> **WHAT YOU NEED TO DO**
Count the lines in the rows below that contain the string "clef", treating uppercase and lowercase as different, and give only that number.
>> START SUPPLIED DATA
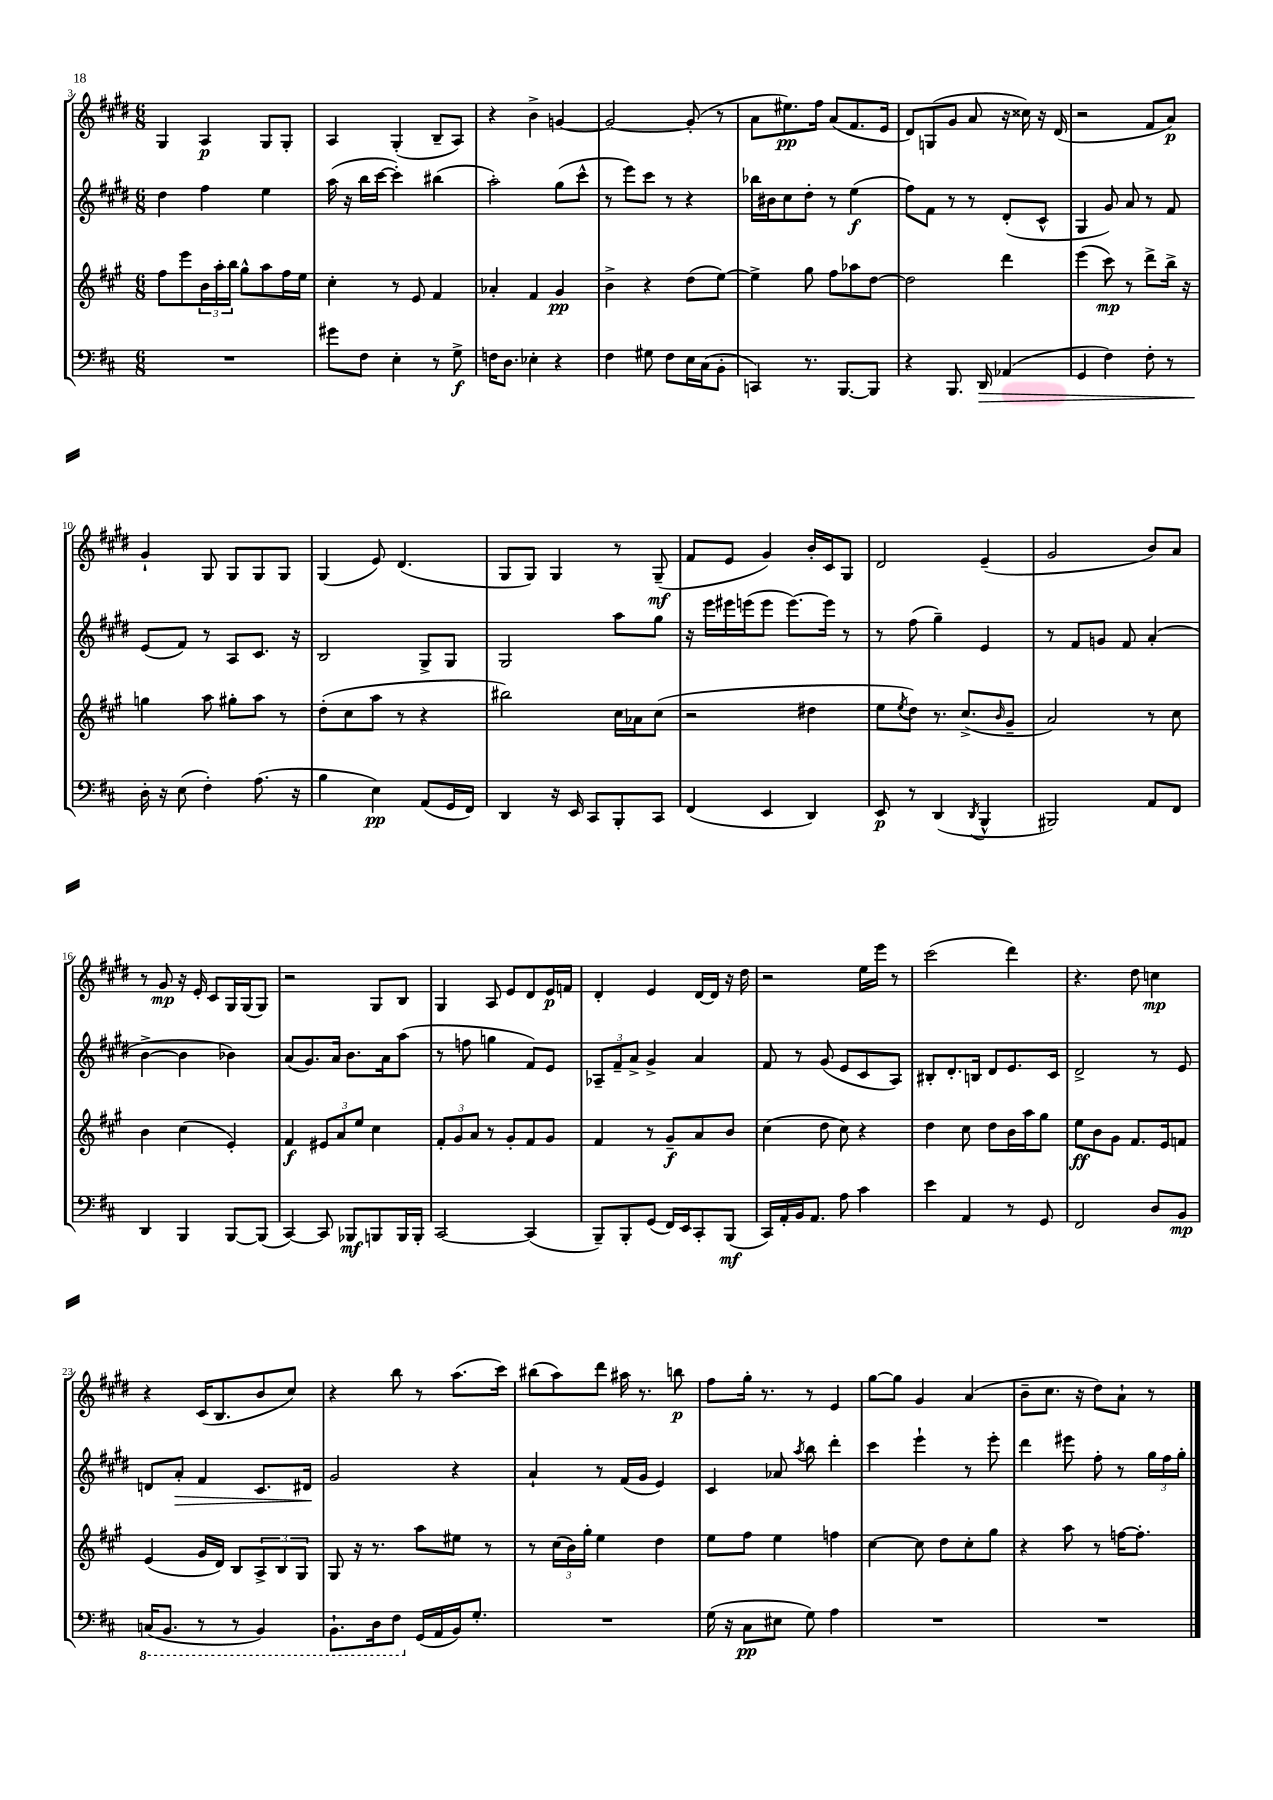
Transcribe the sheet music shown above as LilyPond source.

<<
\new StaffGroup <<
\new Staff = "s0" {
    \clef treble \key e \major \numericTimeSignature \time 6/8
    gis4 a4\p gis8 gis8-. |
    a4 gis4-.( b8-- a8) |
    r4 b'4-> g'4~ |
    g'2~ g'8-.( r8 |
    a'8 eis''8.\pp) fis''16 a'8( fis'8. e'16 |
    dis'8) g8( gis'8 a'8 r16 cisis''16) r16 dis'16( |
    r2 fis'8 a'8\p) |
    gis'4-! gis8 gis8 gis8 gis8 |
    gis4( e'8) dis'4.( |
    gis8 gis8) gis4 r8 gis8--\mf( |
    fis'8 e'8 gis'4) b'16-. cis'16 gis8 |
    dis'2 e'4--( |
    gis'2 b'8) a'8 |
    r8 gis'8\mp r16 e'16-. cis'8 gis16 gis16( gis8) |
    r2 gis8 b8 |
    gis4 a8 e'8 dis'8 e'16\p f'16 |
    dis'4-. e'4 dis'16~ dis'16 r16 dis''16 |
    r2 e''16 e'''16 r8 |
    cis'''2( dis'''4) |
    r4. dis''8 c''4\mp |
    r4 cis'16( b8. b'8 cis''8) |
    r4 b''8 r8 a''8.( cis'''16) |
    bis''8( a''8) dis'''8 ais''16 r8. b''8\p |
    fis''8 gis''16-. r8. r8 e'4 |
    gis''8~ gis''8 gis'4 a'4( |
    b'8-- cis''8. r16 dis''8) a'8-! r8 \bar "|." |
}
\new Staff = "s1" {
    \clef treble \key e \major \numericTimeSignature \time 6/8
    dis''4 fis''4 e''4 |
    a''16( r16 b''16 cis'''16~ cis'''4-.) bis''4( |
    a''2-.) gis''8( cis'''8-^ |
    r8 e'''8) cis'''8 r8 r4 |
    bes''16 bis'16 cis''8 dis''8-. r8 e''4\f( |
    fis''8) fis'8 r8 r8 dis'8-.( cis'8-^ |
    gis4 gis'8) a'8 r8 fis'8 |
    e'8( fis'8) r8 a8 cis'8. r16 |
    b2 gis8-> gis8 |
    gis2 a''8 gis''8 |
    r16 e'''16 eis'''16 e'''16( e'''8 e'''8.~) e'''16 r8 |
    r8 fis''8( gis''4--) e'4 |
    r8 fis'8 g'8 fis'8 a'4-.( |
    b'4~-> b'4 bes'4) |
    a'8( gis'8.) a'16 b'8. a'16 a''8( |
    r8 f''8 g''4 fis'8) e'8 |
    \tuplet 3/2 { aes8-- fis'8-- a'8-> } gis'4-> a'4 |
    fis'8 r8 gis'8( e'8 cis'8 a8) |
    bis8-. dis'8.-. b16 dis'8 e'8. cis'16 |
    dis'2-> r8 e'8 |
    d'8 a'8-.\> fis'4 cis'8. dis'16\! |
    gis'2 r4 |
    a'4-! r8 fis'16( gis'16 e'4) |
    cis'4 aes'8 \acciaccatura { a''8 } b''8 dis'''4-. |
    cis'''4 e'''4-! r8 e'''8-. |
    dis'''4 eis'''8 fis''8-. r8 \tuplet 3/2 { gis''16 fis''16 gis''16-. } \bar "|." |
}
\new Staff = "s2" {
    \clef treble \key a \major \numericTimeSignature \time 6/8
    fis''8 e'''8 \tuplet 3/2 { b'16 a''16-. b''16 } gis''8-^ a''8 fis''16 e''16 |
    cis''4-. r8 e'8 fis'4 |
    aes'4-. fis'4 gis'4\pp |
    b'4-> r4 d''8( e''8~) |
    e''4-> gis''8 fis''8 aes''8 d''8~ |
    d''2 d'''4 |
    e'''4( cis'''8\mp) r8 d'''8-> b''16-> r16 |
    g''4 a''8 gis''8-. a''8 r8 |
    d''8-.( cis''8 a''8 r8 r4 |
    bis''2) cis''16 aes'16 cis''8( |
    r2 dis''4 |
    e''8 \acciaccatura { e''8 } d''8) r8. cis''8.->( \grace { b'16 } gis'8-- |
    a'2) r8 cis''8 |
    b'4 cis''4( e'4-.) |
    fis'4\f \tuplet 3/2 { eis'8 a'8 e''8 } cis''4 |
    \tuplet 3/2 { fis'8-. gis'8 a'8 } r8 gis'8-. fis'8 gis'8 |
    fis'4 r8 gis'8--\f a'8 b'8 |
    cis''4( d''8 cis''8) r4 |
    d''4 cis''8 d''8 b'16 a''16 gis''8 |
    e''8\ff b'8 gis'8 fis'8. e'16 f'8 |
    e'4( gis'16 d'16) b8 \tuplet 3/2 { a8-> b8 gis8 } |
    gis8 r16 r8. a''8 eis''8 r8 |
    r8 \tuplet 3/2 { cis''16( b'16) gis''16-. } e''4 d''4 |
    e''8 fis''8 e''4 f''4 |
    cis''4~ cis''8 d''8 cis''8-. gis''8 |
    r4 a''8 r8 f''16~ f''8.-. \bar "|." |
}
\new Staff = "s3" {
    \clef bass \key d \major \numericTimeSignature \time 6/8
    R2. |
    gis'8 fis8 e4-. r8 g8->\f |
    f16 d8. ees4-. r4 |
    fis4 gis8 fis8 e16 cis16( b,8-. |
    c,4) r8. b,,8.~ b,,8 |
    r4 b,,8. d,16\> aes,4( |
    g,4 fis4) fis8-. r8 |
    d16-.\! r16 e8( fis4-.) a8.( r16 |
    b4 e4\pp) a,8( g,16 fis,16) |
    d,4 r16 e,16 cis,8 b,,8-. cis,8 |
    fis,4( e,4 d,4) |
    e,8\p r8 d,4( \acciaccatura { d,8 } b,,4-^ |
    bis,,2) a,8 fis,8 |
    d,4 b,,4 b,,8~ b,,8( |
    cis,4~) cis,8 bes,,8\mf b,,8 b,,16 b,,16-. |
    cis,2~ cis,4( |
    b,,8--) b,,8-. g,8( fis,16) e,16 cis,8-. b,,8\mf( |
    cis,16) a,16-. b,16 a,8. a8 cis'4 |
    e'4 a,4 r8 g,8 |
    fis,2 d8 b,8\mp |
    \ottava #-1 c,16( b,,8. r8 r8 b,,4) |
    b,,8.-! d,16 fis,8 \ottava #0 g,16( a,16 b,16) g8.-. |
    R2. |
    g16( r16 cis8\pp eis8 g8) a4 |
    R2. |
    R2. \bar "|." |
}
>>
>>
\layout { \context { \Score currentBarNumber = #3 } }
>> END SUPPLIED DATA
> **SOLUTION FOR THIS PROBLEM**
4